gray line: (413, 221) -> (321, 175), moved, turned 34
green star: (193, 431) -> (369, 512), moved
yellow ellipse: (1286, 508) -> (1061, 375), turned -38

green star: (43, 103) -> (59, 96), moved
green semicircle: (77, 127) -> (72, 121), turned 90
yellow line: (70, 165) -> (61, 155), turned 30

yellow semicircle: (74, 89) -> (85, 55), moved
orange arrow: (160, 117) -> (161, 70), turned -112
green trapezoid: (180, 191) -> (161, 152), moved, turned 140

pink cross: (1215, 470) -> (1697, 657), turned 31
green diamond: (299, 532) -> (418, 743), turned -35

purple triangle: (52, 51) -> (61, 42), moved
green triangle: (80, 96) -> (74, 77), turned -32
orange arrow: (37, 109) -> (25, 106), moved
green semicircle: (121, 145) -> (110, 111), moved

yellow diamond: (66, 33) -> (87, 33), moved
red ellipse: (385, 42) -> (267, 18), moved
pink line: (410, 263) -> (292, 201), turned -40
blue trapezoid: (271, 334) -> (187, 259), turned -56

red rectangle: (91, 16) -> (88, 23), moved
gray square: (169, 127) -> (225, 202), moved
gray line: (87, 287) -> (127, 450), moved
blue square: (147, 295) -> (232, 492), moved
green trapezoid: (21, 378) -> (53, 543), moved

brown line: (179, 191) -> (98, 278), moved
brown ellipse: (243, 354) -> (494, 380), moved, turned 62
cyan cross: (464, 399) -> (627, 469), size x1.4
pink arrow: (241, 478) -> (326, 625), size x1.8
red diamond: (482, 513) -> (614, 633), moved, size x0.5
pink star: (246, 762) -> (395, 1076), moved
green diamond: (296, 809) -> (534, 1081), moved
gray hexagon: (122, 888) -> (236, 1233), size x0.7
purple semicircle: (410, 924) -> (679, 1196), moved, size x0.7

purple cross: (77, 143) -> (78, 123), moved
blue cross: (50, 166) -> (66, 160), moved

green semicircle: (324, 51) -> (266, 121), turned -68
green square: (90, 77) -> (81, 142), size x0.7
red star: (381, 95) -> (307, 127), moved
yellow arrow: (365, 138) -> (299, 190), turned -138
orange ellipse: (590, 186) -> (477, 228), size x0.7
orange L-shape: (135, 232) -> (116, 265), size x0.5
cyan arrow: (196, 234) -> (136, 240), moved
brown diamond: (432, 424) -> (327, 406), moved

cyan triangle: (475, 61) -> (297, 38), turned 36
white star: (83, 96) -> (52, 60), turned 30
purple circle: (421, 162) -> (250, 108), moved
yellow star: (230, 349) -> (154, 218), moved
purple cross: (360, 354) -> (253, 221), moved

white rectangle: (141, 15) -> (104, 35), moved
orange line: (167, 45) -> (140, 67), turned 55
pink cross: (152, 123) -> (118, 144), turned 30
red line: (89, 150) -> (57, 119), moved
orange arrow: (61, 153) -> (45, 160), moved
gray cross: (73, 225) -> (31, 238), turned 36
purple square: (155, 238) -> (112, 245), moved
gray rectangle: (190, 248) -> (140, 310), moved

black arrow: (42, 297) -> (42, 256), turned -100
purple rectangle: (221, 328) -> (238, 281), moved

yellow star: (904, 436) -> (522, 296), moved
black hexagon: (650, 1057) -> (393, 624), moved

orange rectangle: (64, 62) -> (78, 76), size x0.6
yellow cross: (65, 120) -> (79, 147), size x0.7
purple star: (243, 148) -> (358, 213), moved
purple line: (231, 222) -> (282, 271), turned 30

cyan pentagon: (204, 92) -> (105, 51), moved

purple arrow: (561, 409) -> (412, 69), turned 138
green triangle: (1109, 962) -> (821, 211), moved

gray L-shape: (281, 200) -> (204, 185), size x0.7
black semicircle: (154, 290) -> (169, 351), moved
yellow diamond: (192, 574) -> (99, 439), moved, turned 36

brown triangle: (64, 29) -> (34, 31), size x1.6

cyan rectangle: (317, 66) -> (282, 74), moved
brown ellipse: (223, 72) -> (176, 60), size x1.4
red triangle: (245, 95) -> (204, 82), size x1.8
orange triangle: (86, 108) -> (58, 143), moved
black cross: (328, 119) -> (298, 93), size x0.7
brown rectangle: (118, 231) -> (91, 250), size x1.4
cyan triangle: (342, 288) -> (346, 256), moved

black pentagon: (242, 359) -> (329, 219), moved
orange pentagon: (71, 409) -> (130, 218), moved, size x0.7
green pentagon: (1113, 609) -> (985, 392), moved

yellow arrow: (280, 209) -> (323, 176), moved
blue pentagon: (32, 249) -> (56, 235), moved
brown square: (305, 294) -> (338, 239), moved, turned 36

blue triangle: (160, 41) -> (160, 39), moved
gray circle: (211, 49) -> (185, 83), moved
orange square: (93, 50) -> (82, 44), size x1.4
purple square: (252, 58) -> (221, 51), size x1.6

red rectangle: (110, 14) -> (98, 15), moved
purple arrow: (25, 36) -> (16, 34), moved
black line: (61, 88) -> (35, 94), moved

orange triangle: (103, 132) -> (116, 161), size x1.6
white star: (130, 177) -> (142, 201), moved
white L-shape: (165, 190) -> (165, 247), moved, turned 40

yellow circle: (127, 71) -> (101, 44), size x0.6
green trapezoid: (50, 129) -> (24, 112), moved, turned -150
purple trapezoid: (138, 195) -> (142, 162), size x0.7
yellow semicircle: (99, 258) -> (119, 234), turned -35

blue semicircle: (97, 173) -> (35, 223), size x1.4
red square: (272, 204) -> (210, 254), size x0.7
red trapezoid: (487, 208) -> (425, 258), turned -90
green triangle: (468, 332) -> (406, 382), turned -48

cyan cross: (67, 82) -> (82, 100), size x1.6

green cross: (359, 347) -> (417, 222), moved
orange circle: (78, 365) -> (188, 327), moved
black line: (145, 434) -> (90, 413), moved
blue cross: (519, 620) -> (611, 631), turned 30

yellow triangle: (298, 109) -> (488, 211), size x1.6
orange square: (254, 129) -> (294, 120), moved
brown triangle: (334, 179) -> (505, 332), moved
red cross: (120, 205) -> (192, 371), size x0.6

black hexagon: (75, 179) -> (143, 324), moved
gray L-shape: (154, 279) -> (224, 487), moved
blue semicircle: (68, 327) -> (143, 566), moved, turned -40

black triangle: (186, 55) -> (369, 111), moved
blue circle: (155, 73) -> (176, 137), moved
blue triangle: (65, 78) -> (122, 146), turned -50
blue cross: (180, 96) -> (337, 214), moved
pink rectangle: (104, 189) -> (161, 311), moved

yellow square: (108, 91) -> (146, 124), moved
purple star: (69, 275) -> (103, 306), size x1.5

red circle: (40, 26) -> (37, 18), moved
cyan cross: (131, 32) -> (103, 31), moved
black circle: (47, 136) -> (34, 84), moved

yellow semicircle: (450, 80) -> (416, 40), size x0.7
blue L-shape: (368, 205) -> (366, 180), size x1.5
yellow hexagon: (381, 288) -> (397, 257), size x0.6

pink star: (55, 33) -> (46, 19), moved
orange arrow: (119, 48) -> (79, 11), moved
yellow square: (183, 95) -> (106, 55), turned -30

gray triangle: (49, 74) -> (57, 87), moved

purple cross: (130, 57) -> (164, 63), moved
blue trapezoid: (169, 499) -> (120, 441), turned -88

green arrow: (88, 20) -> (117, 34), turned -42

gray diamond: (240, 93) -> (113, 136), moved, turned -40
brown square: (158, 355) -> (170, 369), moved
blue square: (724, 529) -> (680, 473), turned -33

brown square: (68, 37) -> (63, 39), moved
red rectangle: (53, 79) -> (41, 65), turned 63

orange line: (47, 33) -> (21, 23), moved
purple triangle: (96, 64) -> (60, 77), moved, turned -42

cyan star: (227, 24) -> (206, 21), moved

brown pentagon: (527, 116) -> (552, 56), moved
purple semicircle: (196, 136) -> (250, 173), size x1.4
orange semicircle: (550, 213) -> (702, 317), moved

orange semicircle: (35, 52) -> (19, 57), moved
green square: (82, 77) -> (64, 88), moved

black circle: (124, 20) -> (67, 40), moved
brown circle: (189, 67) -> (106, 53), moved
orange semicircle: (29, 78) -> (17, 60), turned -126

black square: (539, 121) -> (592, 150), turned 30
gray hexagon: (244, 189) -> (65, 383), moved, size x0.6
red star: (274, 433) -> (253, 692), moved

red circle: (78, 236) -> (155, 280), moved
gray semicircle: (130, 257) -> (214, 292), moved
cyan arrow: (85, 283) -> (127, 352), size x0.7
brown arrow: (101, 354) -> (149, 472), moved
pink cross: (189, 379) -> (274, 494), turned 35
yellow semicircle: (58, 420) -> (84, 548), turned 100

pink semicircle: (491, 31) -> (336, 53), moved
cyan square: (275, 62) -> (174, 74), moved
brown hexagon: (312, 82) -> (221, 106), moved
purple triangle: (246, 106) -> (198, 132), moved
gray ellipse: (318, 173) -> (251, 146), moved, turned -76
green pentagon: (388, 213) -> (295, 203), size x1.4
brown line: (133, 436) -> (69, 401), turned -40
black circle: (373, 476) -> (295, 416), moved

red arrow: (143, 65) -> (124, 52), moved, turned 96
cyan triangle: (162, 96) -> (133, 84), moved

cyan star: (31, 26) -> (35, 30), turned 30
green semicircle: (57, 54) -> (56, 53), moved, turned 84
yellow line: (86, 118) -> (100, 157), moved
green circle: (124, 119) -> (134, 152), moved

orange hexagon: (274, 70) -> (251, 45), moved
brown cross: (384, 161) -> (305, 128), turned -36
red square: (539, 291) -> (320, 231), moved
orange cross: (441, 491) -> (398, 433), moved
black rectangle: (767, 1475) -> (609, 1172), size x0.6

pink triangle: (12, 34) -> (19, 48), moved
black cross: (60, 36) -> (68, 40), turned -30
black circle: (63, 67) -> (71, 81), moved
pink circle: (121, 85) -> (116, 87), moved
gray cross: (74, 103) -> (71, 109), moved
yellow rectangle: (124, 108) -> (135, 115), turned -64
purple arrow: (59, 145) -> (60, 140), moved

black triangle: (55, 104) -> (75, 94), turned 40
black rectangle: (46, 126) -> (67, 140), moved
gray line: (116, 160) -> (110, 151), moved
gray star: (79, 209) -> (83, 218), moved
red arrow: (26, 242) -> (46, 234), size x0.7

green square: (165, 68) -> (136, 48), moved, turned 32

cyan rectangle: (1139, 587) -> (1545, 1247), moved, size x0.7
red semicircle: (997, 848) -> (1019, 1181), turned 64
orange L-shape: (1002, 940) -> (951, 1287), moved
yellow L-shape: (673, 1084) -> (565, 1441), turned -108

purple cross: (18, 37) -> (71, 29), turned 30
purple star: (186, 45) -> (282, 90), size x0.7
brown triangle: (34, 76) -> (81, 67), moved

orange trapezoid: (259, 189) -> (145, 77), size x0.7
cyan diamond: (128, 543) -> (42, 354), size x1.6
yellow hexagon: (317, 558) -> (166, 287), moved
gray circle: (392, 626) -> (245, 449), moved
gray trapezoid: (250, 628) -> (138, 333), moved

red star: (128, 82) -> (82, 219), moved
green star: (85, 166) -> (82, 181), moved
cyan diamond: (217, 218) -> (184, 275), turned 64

------------------------

* **To do**: If a line in the records above includes the string "diamond", copy it.

* **Response to the task**:
green diamond: (299, 532) -> (418, 743), turned -35
yellow diamond: (66, 33) -> (87, 33), moved
red diamond: (482, 513) -> (614, 633), moved, size x0.5
green diamond: (296, 809) -> (534, 1081), moved
brown diamond: (432, 424) -> (327, 406), moved
yellow diamond: (192, 574) -> (99, 439), moved, turned 36
gray diamond: (240, 93) -> (113, 136), moved, turned -40
cyan diamond: (128, 543) -> (42, 354), size x1.6
cyan diamond: (217, 218) -> (184, 275), turned 64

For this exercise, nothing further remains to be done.